#### Dataset

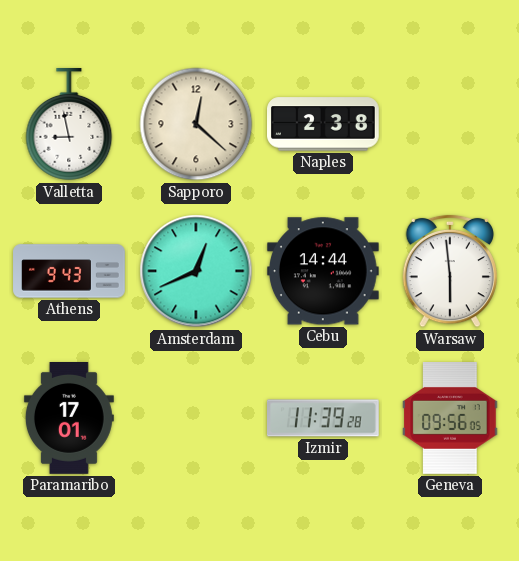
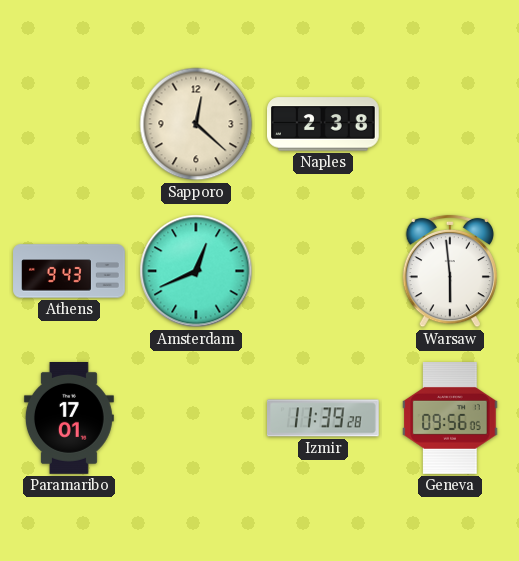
Valletta: 8:58 -> none
Cebu: 14:44 -> none
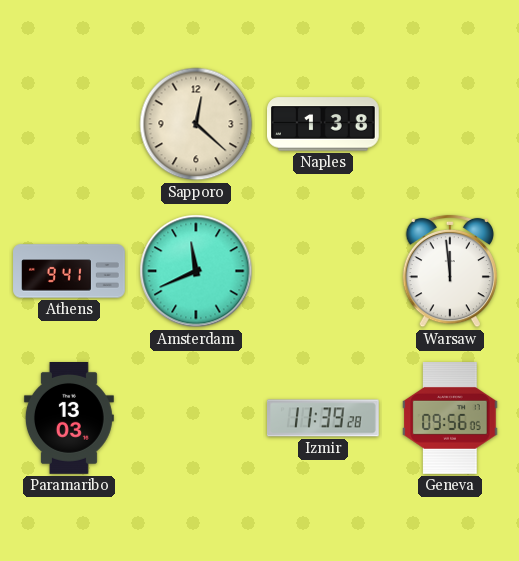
Naples: 2:38 -> 1:38
Athens: 9:43 -> 9:41
Amsterdam: 12:41 -> 11:41
Warsaw: 5:59 -> 11:59
Paramaribo: 17:01 -> 13:03
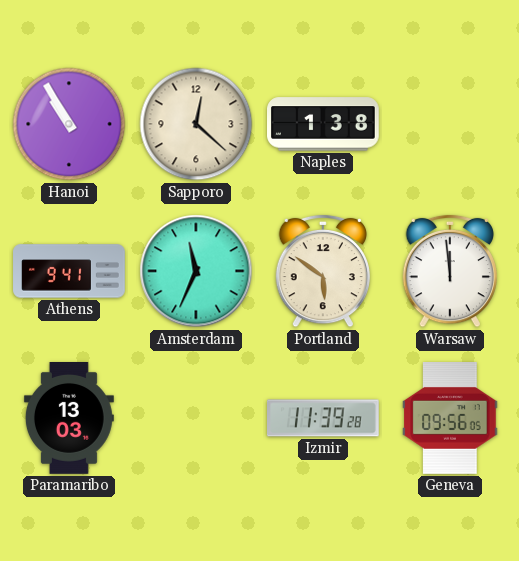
Hanoi: none -> 10:55
Amsterdam: 11:41 -> 11:34
Portland: none -> 5:51
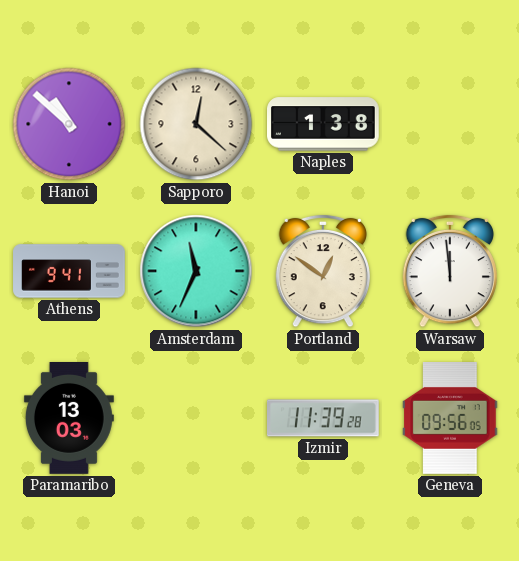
Hanoi: 10:55 -> 10:52
Portland: 5:51 -> 12:51
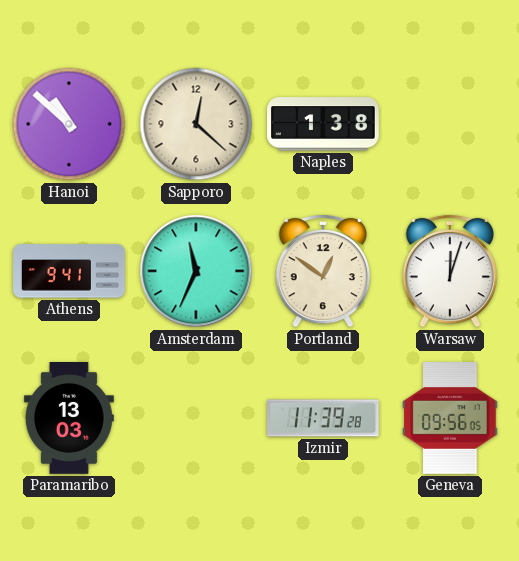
Warsaw: 11:59 -> 12:03
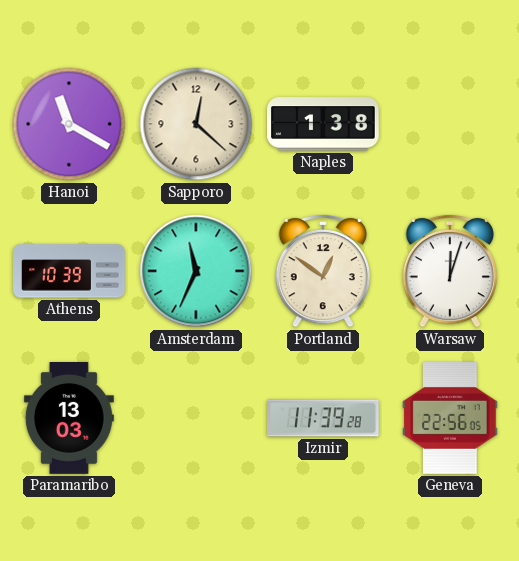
Hanoi: 10:52 -> 11:20
Athens: 9:41 -> 10:39
Geneva: 09:56 -> 22:56
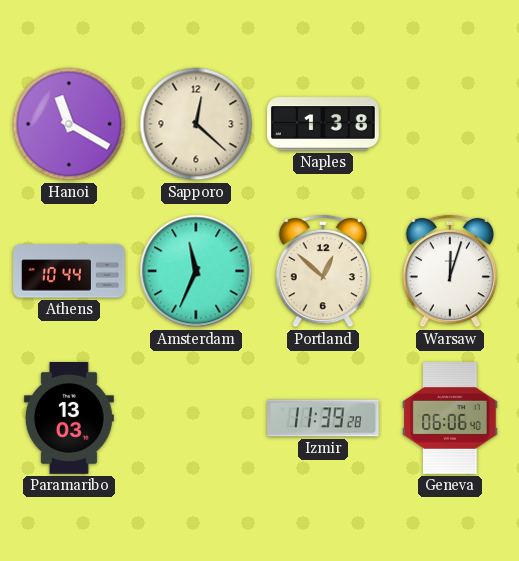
Athens: 10:39 -> 10:44
Portland: 12:51 -> 12:52
Geneva: 22:56 -> 06:06
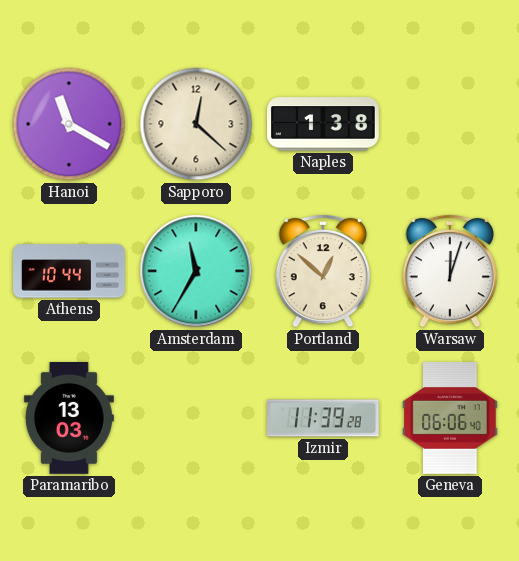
Amsterdam: 11:34 -> 11:35
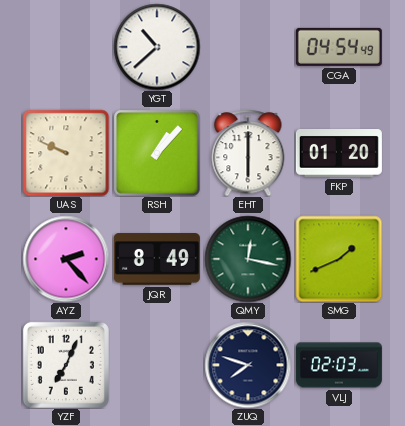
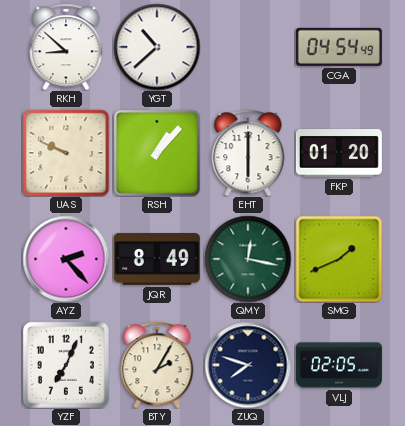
RKH: none -> 8:52
BTY: none -> 2:05
VLJ: 02:03 -> 02:05
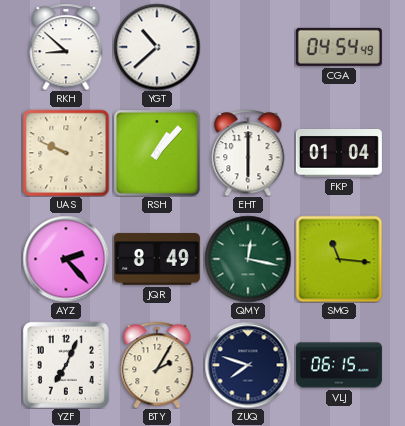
FKP: 01:20 -> 01:04
SMG: 1:41 -> 11:16
VLJ: 02:05 -> 06:15
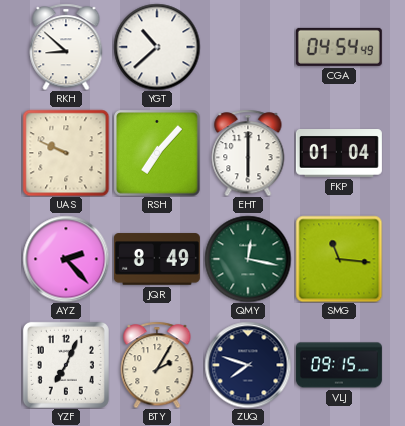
RSH: 1:07 -> 7:07
VLJ: 06:15 -> 09:15
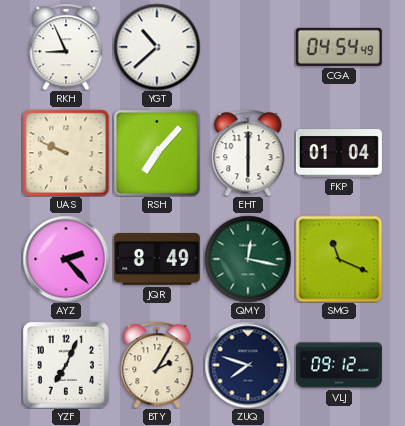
RKH: 8:52 -> 8:56
SMG: 11:16 -> 11:19
VLJ: 09:15 -> 09:12
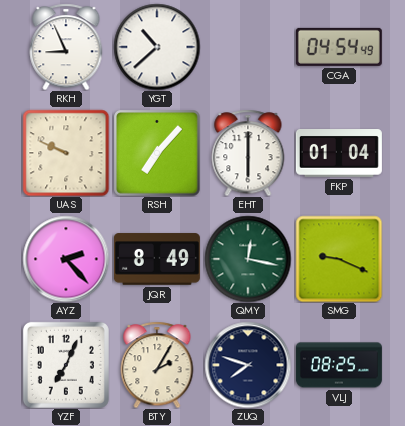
SMG: 11:19 -> 9:19
VLJ: 09:12 -> 08:25
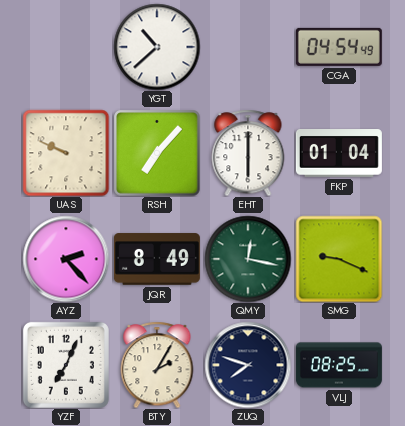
RKH: 8:56 -> none
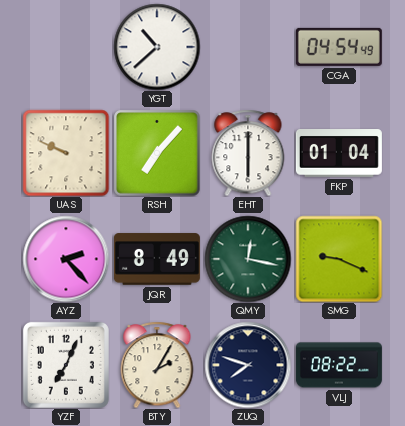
VLJ: 08:25 -> 08:22
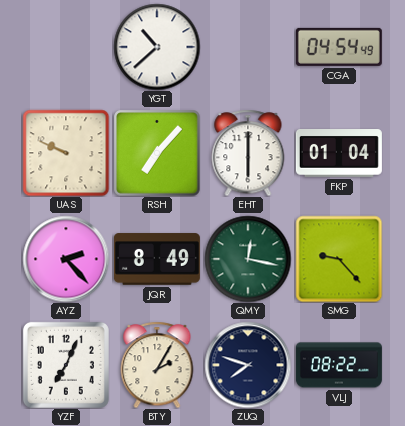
SMG: 9:19 -> 9:23
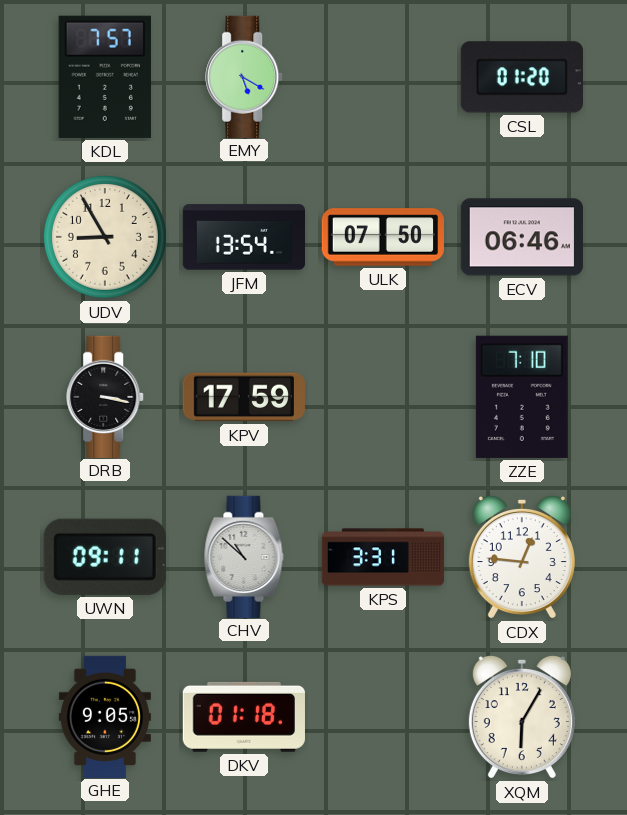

########

Problem to work on - Count the lines in the records that contain the string "Athens", and give only the number.

Full answer - 3